_ACTIVITY_. Copy nothing but the lines below running from the line containing "yellow brick B1:E1" through the line containing "cyan plate A1 level 1 -> cyan cone A1 level 1", both end lines included.

____________

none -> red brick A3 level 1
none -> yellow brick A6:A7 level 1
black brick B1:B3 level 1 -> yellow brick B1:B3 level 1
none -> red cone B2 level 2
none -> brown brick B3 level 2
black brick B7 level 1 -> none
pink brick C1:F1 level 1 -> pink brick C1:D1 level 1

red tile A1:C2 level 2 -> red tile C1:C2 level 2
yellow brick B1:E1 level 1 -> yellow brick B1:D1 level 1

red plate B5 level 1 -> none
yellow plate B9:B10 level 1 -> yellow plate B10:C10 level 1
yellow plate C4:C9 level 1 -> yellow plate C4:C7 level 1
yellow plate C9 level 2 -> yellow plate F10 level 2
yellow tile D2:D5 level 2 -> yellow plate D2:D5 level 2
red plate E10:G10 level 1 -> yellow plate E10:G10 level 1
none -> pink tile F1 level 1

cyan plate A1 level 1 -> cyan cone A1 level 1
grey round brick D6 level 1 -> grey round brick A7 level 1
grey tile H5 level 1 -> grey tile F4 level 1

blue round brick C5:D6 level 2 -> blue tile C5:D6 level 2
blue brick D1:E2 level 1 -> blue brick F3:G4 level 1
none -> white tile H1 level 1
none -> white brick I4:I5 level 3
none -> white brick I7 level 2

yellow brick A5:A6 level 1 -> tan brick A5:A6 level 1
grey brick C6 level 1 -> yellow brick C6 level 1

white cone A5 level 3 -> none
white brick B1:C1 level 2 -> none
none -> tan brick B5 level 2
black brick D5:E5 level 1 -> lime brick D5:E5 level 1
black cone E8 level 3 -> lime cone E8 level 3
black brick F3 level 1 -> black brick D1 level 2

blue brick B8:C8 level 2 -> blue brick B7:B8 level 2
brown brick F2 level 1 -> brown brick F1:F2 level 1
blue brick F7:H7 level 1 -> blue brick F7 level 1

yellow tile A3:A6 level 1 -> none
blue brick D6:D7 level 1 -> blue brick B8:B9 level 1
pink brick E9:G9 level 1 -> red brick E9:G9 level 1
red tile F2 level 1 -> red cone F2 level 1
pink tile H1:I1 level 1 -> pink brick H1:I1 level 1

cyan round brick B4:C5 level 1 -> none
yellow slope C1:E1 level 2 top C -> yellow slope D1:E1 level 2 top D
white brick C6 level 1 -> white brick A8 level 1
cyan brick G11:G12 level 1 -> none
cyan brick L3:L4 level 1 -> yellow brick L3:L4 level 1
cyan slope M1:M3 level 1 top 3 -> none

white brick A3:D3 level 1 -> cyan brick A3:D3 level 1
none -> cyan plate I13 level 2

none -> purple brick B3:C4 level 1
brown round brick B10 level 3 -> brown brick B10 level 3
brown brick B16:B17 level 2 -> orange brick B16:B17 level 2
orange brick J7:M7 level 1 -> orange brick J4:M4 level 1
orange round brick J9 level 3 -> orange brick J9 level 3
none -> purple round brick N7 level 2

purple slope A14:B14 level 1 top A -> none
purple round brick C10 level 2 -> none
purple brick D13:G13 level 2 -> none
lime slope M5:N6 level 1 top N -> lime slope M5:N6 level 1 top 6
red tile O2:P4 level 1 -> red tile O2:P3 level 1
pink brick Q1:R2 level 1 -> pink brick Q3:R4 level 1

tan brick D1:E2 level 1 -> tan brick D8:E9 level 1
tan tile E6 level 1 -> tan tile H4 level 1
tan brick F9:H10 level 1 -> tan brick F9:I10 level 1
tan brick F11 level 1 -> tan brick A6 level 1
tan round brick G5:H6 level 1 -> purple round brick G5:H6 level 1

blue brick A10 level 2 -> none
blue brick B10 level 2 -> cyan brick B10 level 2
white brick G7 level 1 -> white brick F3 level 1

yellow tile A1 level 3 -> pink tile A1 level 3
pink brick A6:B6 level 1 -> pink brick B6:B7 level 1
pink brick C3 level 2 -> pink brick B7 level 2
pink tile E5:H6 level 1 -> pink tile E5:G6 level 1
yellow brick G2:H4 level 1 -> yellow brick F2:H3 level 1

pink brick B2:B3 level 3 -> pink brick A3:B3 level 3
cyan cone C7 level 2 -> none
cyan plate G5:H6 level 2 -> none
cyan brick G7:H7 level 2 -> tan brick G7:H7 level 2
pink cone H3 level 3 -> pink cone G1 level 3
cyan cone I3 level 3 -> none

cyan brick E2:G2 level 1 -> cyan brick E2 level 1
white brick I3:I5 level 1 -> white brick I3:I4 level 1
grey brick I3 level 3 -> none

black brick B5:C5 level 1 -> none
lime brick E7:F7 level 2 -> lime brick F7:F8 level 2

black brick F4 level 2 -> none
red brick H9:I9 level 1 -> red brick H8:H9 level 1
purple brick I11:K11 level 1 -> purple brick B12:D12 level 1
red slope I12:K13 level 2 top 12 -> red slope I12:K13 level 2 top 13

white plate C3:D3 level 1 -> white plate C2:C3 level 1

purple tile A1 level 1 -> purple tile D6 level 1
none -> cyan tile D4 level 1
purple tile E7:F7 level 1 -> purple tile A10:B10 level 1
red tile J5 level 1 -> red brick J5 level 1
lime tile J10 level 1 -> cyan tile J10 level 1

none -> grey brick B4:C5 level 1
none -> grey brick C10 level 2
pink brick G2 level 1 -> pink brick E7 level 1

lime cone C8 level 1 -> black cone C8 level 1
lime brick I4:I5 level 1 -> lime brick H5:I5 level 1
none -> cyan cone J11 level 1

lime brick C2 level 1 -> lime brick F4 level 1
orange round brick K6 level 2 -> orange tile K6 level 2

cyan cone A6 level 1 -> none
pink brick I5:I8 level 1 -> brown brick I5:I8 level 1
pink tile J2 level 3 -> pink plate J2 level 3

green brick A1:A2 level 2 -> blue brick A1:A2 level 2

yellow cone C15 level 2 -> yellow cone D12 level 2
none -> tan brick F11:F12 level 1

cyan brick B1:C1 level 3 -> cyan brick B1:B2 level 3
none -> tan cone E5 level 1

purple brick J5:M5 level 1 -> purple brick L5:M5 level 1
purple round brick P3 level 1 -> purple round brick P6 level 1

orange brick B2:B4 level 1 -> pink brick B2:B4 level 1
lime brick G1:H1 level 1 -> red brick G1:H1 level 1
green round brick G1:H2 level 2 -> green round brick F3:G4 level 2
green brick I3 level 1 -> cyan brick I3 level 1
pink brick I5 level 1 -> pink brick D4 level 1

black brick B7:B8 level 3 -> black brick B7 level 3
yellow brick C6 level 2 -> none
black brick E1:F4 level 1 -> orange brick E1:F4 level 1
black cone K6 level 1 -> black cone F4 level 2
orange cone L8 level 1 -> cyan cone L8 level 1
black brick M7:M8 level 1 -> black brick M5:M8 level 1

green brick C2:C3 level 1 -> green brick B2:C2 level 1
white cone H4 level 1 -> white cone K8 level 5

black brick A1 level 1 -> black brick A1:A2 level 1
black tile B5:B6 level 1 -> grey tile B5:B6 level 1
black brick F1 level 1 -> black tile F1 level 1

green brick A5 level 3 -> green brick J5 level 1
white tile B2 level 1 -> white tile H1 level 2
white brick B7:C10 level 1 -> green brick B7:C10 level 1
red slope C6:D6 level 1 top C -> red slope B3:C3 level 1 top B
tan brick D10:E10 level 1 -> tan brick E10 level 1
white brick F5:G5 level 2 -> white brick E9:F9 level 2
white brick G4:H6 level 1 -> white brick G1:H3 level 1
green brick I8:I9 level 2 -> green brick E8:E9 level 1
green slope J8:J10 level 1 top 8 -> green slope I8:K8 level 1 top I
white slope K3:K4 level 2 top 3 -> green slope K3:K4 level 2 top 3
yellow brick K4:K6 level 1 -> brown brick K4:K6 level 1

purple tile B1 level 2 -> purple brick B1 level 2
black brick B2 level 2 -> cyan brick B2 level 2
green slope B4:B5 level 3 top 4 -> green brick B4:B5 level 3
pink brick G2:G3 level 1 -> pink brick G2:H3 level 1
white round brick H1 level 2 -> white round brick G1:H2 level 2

____________

_REPLY_.
yellow brick B1:E1 level 1 -> yellow brick B1:D1 level 1

red plate B5 level 1 -> none
yellow plate B9:B10 level 1 -> yellow plate B10:C10 level 1
yellow plate C4:C9 level 1 -> yellow plate C4:C7 level 1
yellow plate C9 level 2 -> yellow plate F10 level 2
yellow tile D2:D5 level 2 -> yellow plate D2:D5 level 2
red plate E10:G10 level 1 -> yellow plate E10:G10 level 1
none -> pink tile F1 level 1

cyan plate A1 level 1 -> cyan cone A1 level 1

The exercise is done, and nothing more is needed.